___ EXTRACTED MATERIAL ___
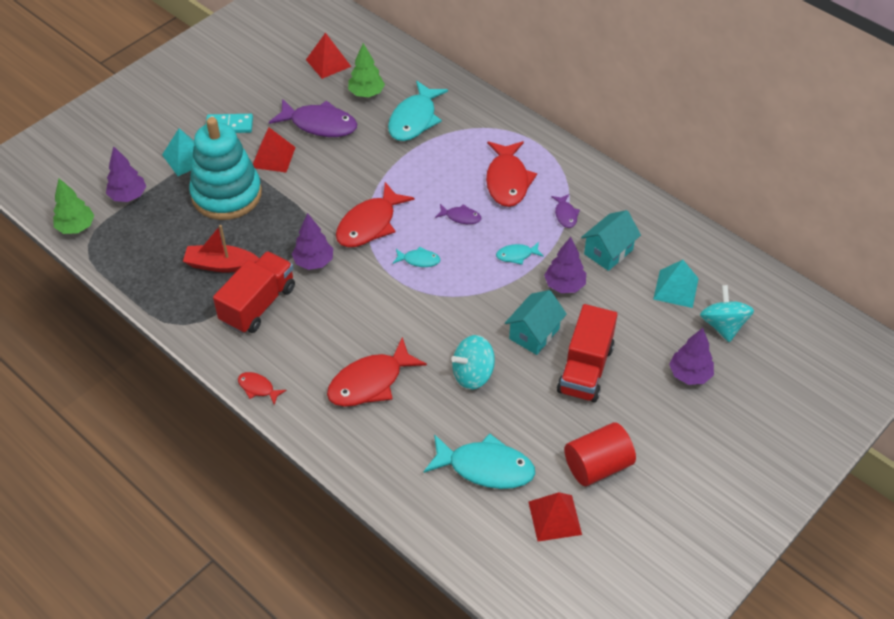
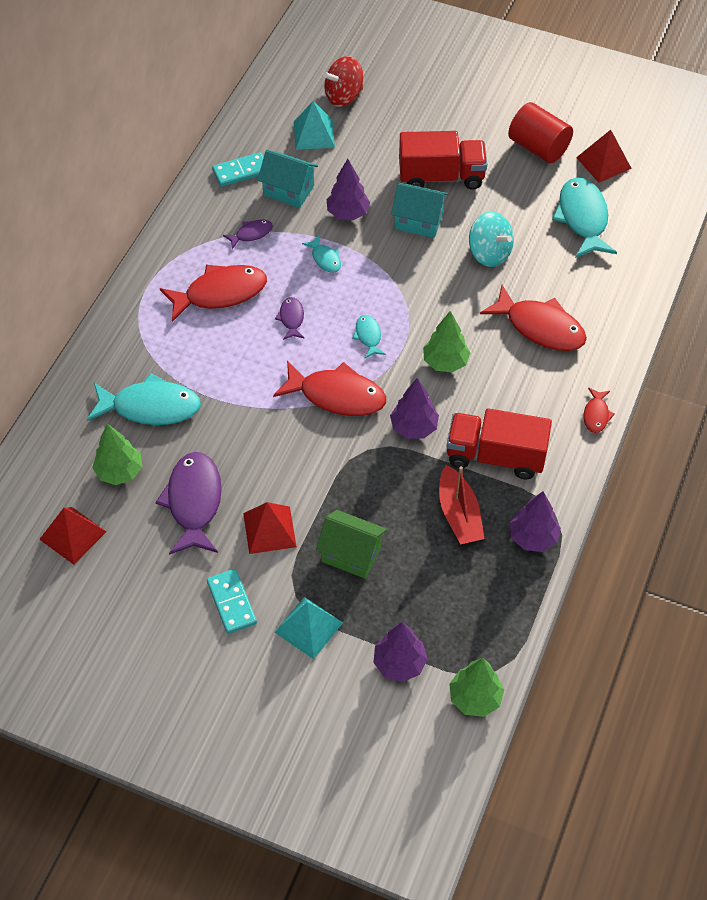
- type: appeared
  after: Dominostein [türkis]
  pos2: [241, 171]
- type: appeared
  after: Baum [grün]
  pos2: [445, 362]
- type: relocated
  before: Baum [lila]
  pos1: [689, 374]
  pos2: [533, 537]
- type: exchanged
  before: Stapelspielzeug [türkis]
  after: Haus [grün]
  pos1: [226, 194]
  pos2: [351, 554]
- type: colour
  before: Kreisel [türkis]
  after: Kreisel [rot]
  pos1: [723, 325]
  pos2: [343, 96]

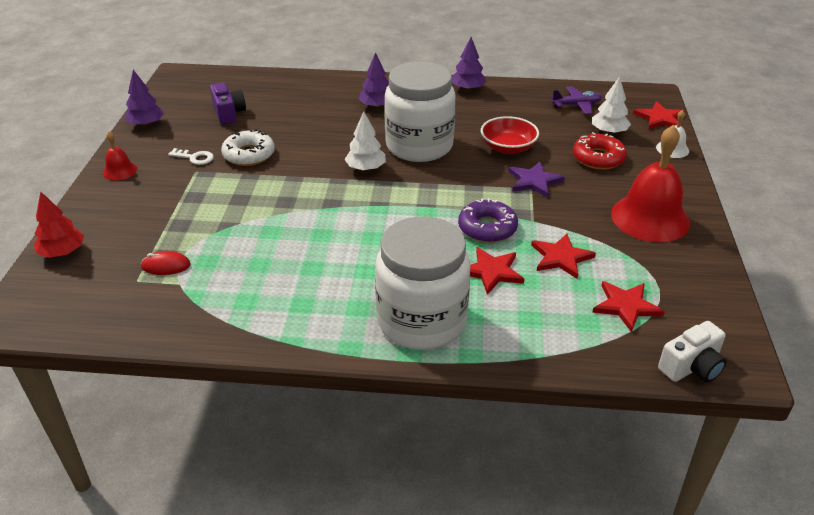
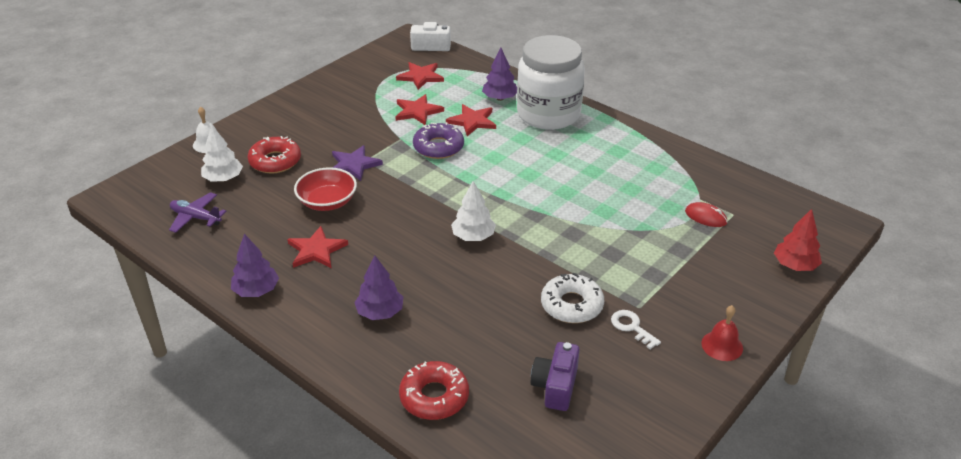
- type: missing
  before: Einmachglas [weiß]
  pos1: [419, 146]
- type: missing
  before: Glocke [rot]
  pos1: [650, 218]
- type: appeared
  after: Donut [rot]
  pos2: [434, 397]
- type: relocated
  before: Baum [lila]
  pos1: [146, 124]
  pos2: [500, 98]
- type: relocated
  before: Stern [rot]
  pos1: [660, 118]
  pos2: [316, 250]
___
WORK TO COMPLETE
Output, exactly, all the records above; include no pictures.

ANSWER TO THIS PROBLEM
- type: appeared
  after: Dominostein [türkis]
  pos2: [241, 171]
- type: appeared
  after: Baum [grün]
  pos2: [445, 362]
- type: relocated
  before: Baum [lila]
  pos1: [689, 374]
  pos2: [533, 537]
- type: exchanged
  before: Stapelspielzeug [türkis]
  after: Haus [grün]
  pos1: [226, 194]
  pos2: [351, 554]
- type: colour
  before: Kreisel [türkis]
  after: Kreisel [rot]
  pos1: [723, 325]
  pos2: [343, 96]

- type: missing
  before: Einmachglas [weiß]
  pos1: [419, 146]
- type: missing
  before: Glocke [rot]
  pos1: [650, 218]
- type: appeared
  after: Donut [rot]
  pos2: [434, 397]
- type: relocated
  before: Baum [lila]
  pos1: [146, 124]
  pos2: [500, 98]
- type: relocated
  before: Stern [rot]
  pos1: [660, 118]
  pos2: [316, 250]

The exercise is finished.